GIVEN INFORMATION:
• • • • • • •

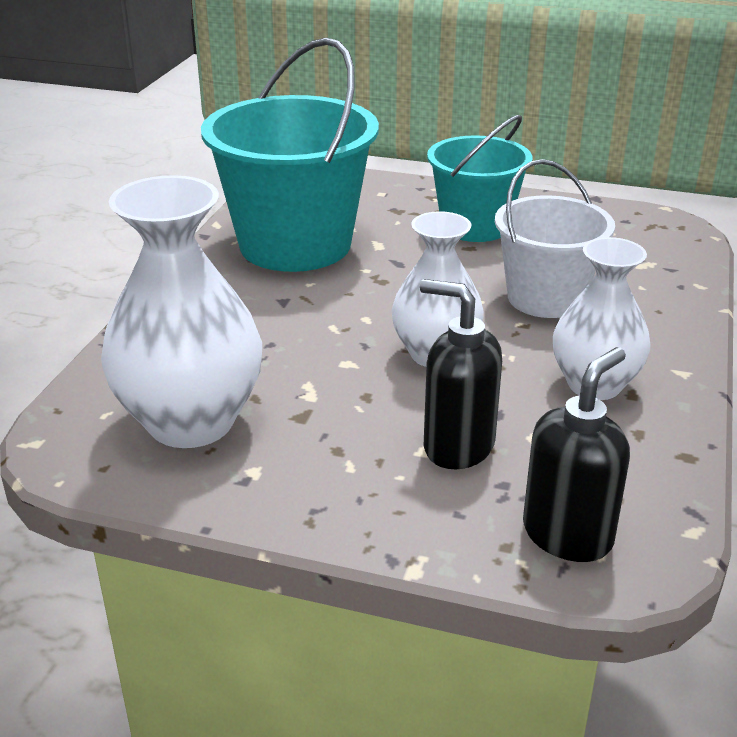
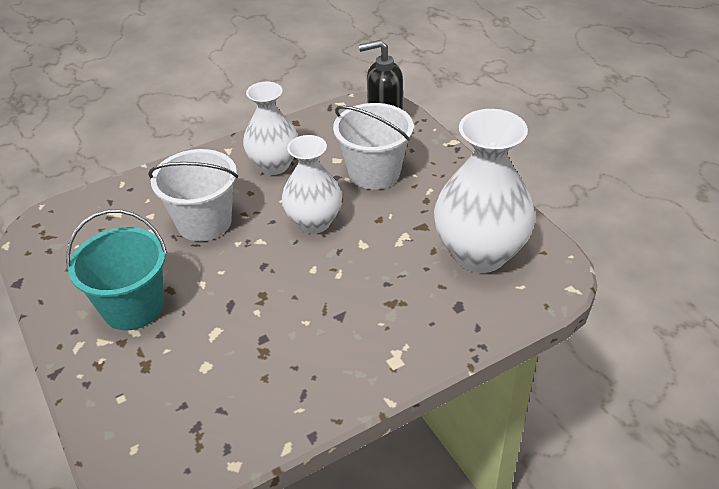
camera: 135 degrees left, 10 degrees up
(295, 245) = (265, 371): turquoise bucket -> none
(457, 446) = (374, 173): black soap dispenser -> white bucket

• • • • • • •

Copy each line of the listing that carries the string "bucket".

(295, 245) = (265, 371): turquoise bucket -> none
(457, 446) = (374, 173): black soap dispenser -> white bucket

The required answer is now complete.